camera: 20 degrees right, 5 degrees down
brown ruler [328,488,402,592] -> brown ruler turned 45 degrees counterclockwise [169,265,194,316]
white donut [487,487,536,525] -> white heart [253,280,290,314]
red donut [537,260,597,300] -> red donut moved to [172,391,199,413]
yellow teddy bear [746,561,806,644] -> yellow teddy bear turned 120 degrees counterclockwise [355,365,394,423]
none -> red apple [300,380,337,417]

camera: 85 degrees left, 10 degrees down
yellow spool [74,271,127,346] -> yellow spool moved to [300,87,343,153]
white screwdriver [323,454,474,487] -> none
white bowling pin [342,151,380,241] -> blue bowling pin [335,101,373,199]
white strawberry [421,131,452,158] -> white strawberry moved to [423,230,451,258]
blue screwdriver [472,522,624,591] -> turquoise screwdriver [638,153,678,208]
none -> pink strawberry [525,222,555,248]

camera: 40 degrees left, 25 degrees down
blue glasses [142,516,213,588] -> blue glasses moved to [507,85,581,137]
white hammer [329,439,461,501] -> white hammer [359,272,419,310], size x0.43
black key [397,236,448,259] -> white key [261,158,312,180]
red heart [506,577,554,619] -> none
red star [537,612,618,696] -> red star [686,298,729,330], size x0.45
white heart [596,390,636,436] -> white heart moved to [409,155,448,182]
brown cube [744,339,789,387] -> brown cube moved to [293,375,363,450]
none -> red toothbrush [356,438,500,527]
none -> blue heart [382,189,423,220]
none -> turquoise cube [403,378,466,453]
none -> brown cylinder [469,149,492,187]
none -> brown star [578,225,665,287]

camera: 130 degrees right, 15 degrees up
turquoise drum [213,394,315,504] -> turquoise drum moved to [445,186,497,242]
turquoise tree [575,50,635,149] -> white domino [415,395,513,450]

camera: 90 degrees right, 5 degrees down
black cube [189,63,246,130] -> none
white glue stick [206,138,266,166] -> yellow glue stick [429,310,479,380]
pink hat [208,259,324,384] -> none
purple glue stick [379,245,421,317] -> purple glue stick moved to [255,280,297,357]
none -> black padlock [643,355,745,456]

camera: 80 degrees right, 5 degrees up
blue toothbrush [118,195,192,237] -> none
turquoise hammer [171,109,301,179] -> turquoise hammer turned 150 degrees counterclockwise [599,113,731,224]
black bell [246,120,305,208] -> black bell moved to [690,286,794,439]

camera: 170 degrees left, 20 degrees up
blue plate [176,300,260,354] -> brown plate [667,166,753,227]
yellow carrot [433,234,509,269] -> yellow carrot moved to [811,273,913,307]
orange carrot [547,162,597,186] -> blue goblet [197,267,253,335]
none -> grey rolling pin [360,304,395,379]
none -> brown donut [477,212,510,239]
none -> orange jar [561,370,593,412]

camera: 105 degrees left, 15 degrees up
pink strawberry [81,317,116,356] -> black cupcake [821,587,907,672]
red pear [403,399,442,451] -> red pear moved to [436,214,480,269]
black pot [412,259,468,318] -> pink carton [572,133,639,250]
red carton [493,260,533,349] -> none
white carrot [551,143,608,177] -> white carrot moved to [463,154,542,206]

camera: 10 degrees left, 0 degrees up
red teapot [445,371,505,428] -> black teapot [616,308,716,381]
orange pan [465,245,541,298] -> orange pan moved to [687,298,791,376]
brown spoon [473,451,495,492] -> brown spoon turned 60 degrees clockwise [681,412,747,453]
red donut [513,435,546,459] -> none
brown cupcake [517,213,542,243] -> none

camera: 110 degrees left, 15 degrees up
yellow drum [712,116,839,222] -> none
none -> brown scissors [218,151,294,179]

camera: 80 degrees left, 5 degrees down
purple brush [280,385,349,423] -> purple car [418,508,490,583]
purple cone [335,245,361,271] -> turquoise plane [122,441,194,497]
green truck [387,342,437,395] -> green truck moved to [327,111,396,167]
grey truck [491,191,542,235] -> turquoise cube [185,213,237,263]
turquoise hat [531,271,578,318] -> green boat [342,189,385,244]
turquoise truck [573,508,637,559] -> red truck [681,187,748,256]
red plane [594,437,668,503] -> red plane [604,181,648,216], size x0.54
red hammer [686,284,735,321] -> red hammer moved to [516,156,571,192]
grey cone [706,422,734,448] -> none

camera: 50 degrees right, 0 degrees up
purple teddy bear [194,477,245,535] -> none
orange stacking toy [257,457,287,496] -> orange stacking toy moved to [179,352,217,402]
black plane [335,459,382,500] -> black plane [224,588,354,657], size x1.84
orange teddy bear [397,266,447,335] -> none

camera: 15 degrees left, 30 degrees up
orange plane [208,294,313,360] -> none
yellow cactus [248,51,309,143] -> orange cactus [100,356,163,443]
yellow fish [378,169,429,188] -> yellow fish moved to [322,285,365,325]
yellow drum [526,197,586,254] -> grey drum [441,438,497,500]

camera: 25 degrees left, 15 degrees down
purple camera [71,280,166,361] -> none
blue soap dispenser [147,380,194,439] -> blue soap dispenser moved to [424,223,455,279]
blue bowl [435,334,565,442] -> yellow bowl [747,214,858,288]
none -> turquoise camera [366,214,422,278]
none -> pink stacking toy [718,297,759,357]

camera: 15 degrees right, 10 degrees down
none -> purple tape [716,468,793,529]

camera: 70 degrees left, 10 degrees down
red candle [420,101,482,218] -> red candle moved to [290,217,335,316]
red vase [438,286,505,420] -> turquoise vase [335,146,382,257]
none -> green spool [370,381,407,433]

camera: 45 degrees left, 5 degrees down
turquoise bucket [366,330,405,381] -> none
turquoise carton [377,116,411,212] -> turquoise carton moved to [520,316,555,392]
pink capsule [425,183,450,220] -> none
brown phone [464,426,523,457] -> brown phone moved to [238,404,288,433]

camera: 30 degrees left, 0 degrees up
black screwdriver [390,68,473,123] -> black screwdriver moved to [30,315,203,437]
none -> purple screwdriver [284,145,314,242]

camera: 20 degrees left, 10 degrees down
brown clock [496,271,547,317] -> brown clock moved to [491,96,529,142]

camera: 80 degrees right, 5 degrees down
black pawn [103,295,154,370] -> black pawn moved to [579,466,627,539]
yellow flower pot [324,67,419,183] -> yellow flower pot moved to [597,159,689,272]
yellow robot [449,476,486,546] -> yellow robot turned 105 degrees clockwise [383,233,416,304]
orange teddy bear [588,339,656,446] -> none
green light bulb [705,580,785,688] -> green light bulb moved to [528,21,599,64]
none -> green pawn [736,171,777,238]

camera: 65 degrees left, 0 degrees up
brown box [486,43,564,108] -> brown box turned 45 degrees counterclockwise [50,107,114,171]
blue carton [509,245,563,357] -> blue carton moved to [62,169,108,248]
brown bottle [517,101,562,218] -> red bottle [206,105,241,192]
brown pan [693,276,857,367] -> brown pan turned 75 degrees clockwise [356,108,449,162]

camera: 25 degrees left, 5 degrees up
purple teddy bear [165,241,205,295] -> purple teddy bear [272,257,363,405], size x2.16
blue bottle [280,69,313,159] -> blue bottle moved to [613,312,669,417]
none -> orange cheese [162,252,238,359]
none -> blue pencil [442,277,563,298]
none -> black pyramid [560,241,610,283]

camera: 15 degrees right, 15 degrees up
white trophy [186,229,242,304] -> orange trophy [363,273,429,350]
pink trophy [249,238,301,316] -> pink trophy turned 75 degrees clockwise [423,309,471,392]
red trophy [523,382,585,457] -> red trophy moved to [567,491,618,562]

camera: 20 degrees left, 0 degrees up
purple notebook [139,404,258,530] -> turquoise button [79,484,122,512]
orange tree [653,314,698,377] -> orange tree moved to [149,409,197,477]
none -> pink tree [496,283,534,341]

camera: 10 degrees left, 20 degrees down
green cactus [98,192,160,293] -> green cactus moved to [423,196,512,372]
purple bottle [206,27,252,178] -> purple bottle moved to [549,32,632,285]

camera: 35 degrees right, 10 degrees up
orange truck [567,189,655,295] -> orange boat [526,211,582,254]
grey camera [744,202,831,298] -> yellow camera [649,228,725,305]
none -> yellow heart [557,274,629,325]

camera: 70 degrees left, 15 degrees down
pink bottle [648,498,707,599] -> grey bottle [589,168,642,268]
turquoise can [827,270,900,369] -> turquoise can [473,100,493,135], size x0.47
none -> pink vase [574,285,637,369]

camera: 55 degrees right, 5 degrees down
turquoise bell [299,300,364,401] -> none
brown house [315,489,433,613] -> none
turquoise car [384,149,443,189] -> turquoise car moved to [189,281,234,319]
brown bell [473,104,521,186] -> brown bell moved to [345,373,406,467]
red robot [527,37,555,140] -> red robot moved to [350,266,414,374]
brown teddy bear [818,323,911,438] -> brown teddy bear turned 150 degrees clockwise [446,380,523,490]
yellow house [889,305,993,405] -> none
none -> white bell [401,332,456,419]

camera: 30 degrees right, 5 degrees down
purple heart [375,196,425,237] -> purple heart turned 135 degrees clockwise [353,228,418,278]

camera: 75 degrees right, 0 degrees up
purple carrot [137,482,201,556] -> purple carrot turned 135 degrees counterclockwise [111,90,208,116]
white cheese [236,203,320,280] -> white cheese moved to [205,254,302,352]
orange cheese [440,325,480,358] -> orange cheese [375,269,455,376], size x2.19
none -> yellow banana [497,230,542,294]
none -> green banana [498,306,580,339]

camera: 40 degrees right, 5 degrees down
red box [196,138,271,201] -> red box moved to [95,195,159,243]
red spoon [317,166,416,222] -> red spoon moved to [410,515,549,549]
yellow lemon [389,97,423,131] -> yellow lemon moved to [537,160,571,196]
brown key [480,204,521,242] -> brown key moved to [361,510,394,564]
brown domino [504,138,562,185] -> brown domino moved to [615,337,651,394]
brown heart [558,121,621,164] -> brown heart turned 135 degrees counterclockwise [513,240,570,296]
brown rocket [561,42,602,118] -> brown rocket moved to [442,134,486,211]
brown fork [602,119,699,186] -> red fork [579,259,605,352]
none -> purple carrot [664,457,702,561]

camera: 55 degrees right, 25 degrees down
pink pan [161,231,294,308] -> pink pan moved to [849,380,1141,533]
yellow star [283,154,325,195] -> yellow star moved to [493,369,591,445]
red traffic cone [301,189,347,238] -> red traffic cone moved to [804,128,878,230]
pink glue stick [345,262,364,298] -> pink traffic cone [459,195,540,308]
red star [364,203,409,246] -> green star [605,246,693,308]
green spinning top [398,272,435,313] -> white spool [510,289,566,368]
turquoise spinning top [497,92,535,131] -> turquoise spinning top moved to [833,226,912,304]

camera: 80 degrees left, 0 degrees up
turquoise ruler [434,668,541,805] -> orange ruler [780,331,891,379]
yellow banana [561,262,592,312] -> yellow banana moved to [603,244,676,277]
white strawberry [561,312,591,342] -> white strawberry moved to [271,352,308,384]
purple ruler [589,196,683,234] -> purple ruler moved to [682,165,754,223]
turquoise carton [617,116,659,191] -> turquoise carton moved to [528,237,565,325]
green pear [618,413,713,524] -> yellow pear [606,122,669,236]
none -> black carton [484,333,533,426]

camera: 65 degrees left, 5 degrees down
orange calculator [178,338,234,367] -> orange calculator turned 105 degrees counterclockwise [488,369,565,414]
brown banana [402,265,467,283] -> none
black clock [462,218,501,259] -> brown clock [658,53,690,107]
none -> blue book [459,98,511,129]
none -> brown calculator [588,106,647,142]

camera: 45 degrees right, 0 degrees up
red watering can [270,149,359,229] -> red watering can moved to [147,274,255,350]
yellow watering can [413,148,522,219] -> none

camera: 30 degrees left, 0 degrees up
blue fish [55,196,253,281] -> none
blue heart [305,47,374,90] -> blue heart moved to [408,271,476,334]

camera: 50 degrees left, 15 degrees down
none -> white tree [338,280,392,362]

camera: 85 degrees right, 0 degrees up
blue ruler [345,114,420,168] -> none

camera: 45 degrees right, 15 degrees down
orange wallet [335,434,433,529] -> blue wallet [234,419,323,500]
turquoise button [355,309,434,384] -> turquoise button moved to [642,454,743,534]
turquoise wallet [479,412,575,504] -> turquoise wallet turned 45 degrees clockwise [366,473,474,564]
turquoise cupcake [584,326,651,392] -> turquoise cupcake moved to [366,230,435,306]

::::

TASK
Some lines in the material contain "trophy". Show all of them.

RESULT OF THIS EXERCISE
white trophy [186,229,242,304] -> orange trophy [363,273,429,350]
pink trophy [249,238,301,316] -> pink trophy turned 75 degrees clockwise [423,309,471,392]
red trophy [523,382,585,457] -> red trophy moved to [567,491,618,562]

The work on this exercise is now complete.